Problem statement: Among the entries below, one stretch runs from the line that contains "brown cross: (27, 94) -> (41, 92), turned -30" through the line that contains "red trapezoid: (271, 484)". Repeat that stretch exactly, ends included, and only that.

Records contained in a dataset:
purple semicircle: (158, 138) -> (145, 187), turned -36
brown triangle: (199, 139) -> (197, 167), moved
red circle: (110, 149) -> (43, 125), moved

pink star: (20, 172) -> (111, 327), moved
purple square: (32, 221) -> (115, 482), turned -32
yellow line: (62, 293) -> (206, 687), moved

...

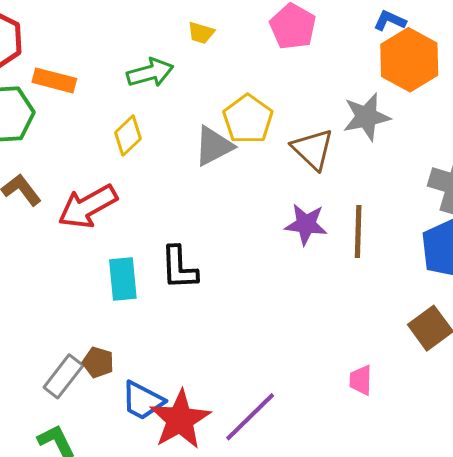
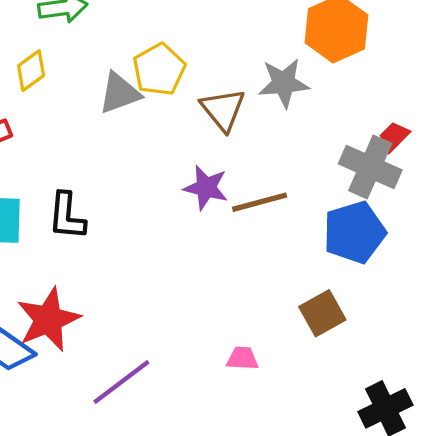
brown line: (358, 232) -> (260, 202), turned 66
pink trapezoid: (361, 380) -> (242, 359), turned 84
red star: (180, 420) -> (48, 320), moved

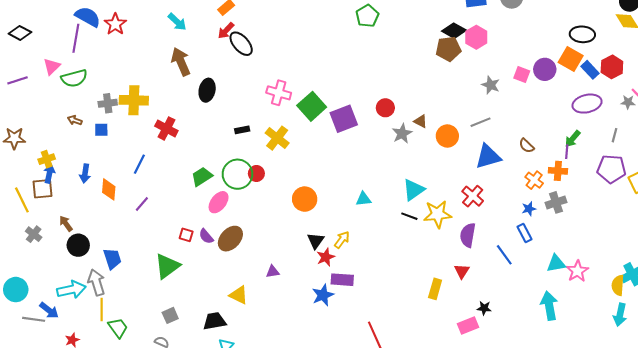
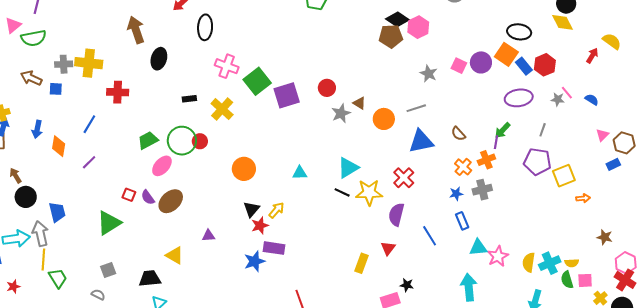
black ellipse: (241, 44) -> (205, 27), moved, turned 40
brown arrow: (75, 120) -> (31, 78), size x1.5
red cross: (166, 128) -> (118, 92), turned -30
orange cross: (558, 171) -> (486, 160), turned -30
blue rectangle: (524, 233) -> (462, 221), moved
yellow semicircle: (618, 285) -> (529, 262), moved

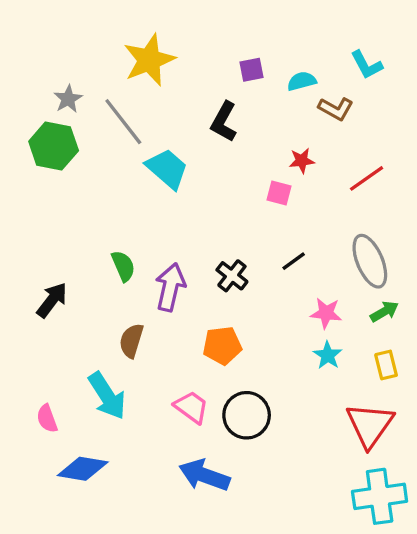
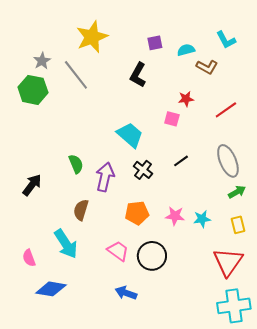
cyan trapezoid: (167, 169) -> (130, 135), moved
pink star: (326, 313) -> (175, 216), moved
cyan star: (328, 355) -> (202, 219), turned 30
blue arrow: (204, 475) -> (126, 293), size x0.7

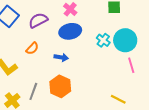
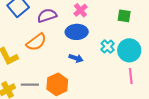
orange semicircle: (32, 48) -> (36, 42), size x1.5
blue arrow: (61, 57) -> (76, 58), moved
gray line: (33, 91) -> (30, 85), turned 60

...

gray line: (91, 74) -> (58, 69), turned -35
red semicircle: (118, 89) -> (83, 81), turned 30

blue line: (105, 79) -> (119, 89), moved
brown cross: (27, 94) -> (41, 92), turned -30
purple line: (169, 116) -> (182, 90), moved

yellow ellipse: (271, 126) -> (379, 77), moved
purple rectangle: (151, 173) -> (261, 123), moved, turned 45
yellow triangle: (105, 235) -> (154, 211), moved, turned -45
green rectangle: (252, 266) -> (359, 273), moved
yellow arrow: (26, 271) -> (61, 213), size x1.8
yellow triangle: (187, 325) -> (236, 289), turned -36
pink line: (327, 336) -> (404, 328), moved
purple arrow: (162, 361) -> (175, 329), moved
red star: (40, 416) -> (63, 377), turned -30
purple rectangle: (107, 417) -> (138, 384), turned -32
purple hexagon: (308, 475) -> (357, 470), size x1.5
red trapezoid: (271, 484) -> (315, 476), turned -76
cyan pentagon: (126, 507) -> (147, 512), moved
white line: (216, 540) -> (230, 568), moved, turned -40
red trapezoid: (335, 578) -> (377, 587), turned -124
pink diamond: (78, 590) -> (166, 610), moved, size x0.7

Response area:
brown cross: (27, 94) -> (41, 92), turned -30
purple line: (169, 116) -> (182, 90), moved

yellow ellipse: (271, 126) -> (379, 77), moved
purple rectangle: (151, 173) -> (261, 123), moved, turned 45
yellow triangle: (105, 235) -> (154, 211), moved, turned -45
green rectangle: (252, 266) -> (359, 273), moved
yellow arrow: (26, 271) -> (61, 213), size x1.8
yellow triangle: (187, 325) -> (236, 289), turned -36
pink line: (327, 336) -> (404, 328), moved
purple arrow: (162, 361) -> (175, 329), moved
red star: (40, 416) -> (63, 377), turned -30
purple rectangle: (107, 417) -> (138, 384), turned -32
purple hexagon: (308, 475) -> (357, 470), size x1.5
red trapezoid: (271, 484) -> (315, 476), turned -76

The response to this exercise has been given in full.